**What to produce:**
Transcribe the whole listing without a single picture.

**Provided data:**
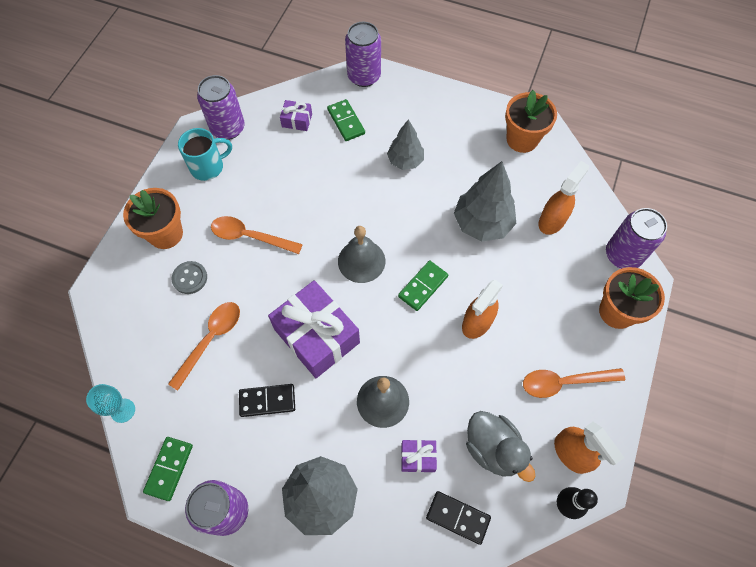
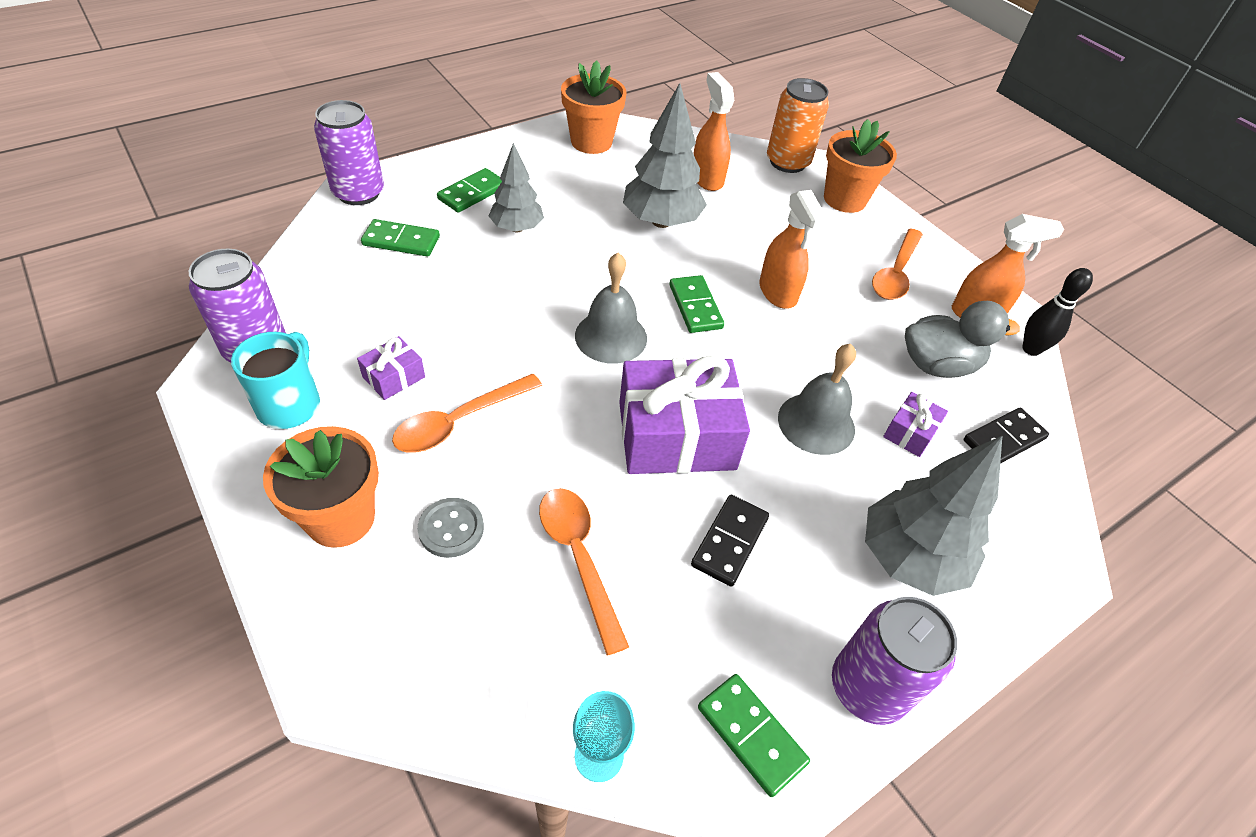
camera: 60 degrees left, 15 degrees down
(297, 120) = (340, 279): purple gift -> purple gift (394, 377)
(413, 121) = (472, 193): none -> green domino
(623, 255) = (787, 162): purple can -> orange can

**Your solution:**
camera: 60 degrees left, 15 degrees down
(297, 120) = (340, 279): purple gift -> purple gift (394, 377)
(413, 121) = (472, 193): none -> green domino
(623, 255) = (787, 162): purple can -> orange can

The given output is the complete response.